BEGIN

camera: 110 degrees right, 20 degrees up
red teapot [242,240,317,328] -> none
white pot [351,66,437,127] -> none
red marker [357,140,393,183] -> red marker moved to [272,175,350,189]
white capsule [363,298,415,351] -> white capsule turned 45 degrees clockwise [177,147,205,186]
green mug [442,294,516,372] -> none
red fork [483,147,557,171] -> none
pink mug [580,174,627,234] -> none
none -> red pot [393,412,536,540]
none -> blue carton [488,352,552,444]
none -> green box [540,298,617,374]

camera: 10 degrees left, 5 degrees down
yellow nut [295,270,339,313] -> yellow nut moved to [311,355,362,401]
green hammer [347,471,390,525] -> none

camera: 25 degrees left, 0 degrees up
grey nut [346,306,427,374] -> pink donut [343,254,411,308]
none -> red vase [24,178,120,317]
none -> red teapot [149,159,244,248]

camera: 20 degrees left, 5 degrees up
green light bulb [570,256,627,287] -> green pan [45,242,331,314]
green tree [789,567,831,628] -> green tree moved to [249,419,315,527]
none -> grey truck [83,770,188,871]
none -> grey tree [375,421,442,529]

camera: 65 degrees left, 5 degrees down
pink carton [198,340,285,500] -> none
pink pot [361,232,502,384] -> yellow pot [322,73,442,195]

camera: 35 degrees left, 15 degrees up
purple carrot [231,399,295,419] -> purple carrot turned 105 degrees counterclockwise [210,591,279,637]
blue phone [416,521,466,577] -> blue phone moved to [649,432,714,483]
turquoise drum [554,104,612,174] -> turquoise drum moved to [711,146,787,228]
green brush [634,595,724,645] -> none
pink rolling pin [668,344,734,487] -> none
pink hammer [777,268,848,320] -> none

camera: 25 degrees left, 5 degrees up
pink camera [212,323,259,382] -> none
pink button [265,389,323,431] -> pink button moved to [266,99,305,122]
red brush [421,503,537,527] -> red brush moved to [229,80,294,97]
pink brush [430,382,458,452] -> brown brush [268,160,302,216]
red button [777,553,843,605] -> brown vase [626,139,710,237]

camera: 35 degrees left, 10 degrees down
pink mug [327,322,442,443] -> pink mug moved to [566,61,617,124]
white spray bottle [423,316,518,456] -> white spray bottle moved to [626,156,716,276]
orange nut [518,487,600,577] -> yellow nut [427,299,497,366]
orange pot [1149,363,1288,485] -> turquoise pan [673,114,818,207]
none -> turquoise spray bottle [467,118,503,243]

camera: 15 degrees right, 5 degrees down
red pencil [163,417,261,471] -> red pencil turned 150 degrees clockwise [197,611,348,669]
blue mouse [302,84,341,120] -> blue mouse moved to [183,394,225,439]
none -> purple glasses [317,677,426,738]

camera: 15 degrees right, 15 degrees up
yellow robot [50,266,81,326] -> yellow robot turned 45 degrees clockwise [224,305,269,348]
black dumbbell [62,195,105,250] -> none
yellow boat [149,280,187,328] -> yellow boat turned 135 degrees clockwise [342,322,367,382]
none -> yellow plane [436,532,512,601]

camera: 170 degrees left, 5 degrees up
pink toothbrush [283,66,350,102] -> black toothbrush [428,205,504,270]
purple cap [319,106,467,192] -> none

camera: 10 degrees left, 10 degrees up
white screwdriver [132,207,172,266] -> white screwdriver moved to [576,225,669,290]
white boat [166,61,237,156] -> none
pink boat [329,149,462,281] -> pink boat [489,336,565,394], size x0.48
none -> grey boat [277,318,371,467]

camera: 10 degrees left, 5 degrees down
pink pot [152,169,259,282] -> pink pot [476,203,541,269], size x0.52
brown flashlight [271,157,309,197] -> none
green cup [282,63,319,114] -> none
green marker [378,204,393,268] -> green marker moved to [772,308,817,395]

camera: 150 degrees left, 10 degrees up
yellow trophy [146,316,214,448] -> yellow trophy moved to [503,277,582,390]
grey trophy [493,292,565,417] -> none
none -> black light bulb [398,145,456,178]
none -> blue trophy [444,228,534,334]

END

Print the whole listing exactly as it is.

camera: 110 degrees right, 20 degrees up
red teapot [242,240,317,328] -> none
white pot [351,66,437,127] -> none
red marker [357,140,393,183] -> red marker moved to [272,175,350,189]
white capsule [363,298,415,351] -> white capsule turned 45 degrees clockwise [177,147,205,186]
green mug [442,294,516,372] -> none
red fork [483,147,557,171] -> none
pink mug [580,174,627,234] -> none
none -> red pot [393,412,536,540]
none -> blue carton [488,352,552,444]
none -> green box [540,298,617,374]

camera: 10 degrees left, 5 degrees down
yellow nut [295,270,339,313] -> yellow nut moved to [311,355,362,401]
green hammer [347,471,390,525] -> none

camera: 25 degrees left, 0 degrees up
grey nut [346,306,427,374] -> pink donut [343,254,411,308]
none -> red vase [24,178,120,317]
none -> red teapot [149,159,244,248]

camera: 20 degrees left, 5 degrees up
green light bulb [570,256,627,287] -> green pan [45,242,331,314]
green tree [789,567,831,628] -> green tree moved to [249,419,315,527]
none -> grey truck [83,770,188,871]
none -> grey tree [375,421,442,529]

camera: 65 degrees left, 5 degrees down
pink carton [198,340,285,500] -> none
pink pot [361,232,502,384] -> yellow pot [322,73,442,195]

camera: 35 degrees left, 15 degrees up
purple carrot [231,399,295,419] -> purple carrot turned 105 degrees counterclockwise [210,591,279,637]
blue phone [416,521,466,577] -> blue phone moved to [649,432,714,483]
turquoise drum [554,104,612,174] -> turquoise drum moved to [711,146,787,228]
green brush [634,595,724,645] -> none
pink rolling pin [668,344,734,487] -> none
pink hammer [777,268,848,320] -> none

camera: 25 degrees left, 5 degrees up
pink camera [212,323,259,382] -> none
pink button [265,389,323,431] -> pink button moved to [266,99,305,122]
red brush [421,503,537,527] -> red brush moved to [229,80,294,97]
pink brush [430,382,458,452] -> brown brush [268,160,302,216]
red button [777,553,843,605] -> brown vase [626,139,710,237]

camera: 35 degrees left, 10 degrees down
pink mug [327,322,442,443] -> pink mug moved to [566,61,617,124]
white spray bottle [423,316,518,456] -> white spray bottle moved to [626,156,716,276]
orange nut [518,487,600,577] -> yellow nut [427,299,497,366]
orange pot [1149,363,1288,485] -> turquoise pan [673,114,818,207]
none -> turquoise spray bottle [467,118,503,243]

camera: 15 degrees right, 5 degrees down
red pencil [163,417,261,471] -> red pencil turned 150 degrees clockwise [197,611,348,669]
blue mouse [302,84,341,120] -> blue mouse moved to [183,394,225,439]
none -> purple glasses [317,677,426,738]

camera: 15 degrees right, 15 degrees up
yellow robot [50,266,81,326] -> yellow robot turned 45 degrees clockwise [224,305,269,348]
black dumbbell [62,195,105,250] -> none
yellow boat [149,280,187,328] -> yellow boat turned 135 degrees clockwise [342,322,367,382]
none -> yellow plane [436,532,512,601]

camera: 170 degrees left, 5 degrees up
pink toothbrush [283,66,350,102] -> black toothbrush [428,205,504,270]
purple cap [319,106,467,192] -> none

camera: 10 degrees left, 10 degrees up
white screwdriver [132,207,172,266] -> white screwdriver moved to [576,225,669,290]
white boat [166,61,237,156] -> none
pink boat [329,149,462,281] -> pink boat [489,336,565,394], size x0.48
none -> grey boat [277,318,371,467]

camera: 10 degrees left, 5 degrees down
pink pot [152,169,259,282] -> pink pot [476,203,541,269], size x0.52
brown flashlight [271,157,309,197] -> none
green cup [282,63,319,114] -> none
green marker [378,204,393,268] -> green marker moved to [772,308,817,395]

camera: 150 degrees left, 10 degrees up
yellow trophy [146,316,214,448] -> yellow trophy moved to [503,277,582,390]
grey trophy [493,292,565,417] -> none
none -> black light bulb [398,145,456,178]
none -> blue trophy [444,228,534,334]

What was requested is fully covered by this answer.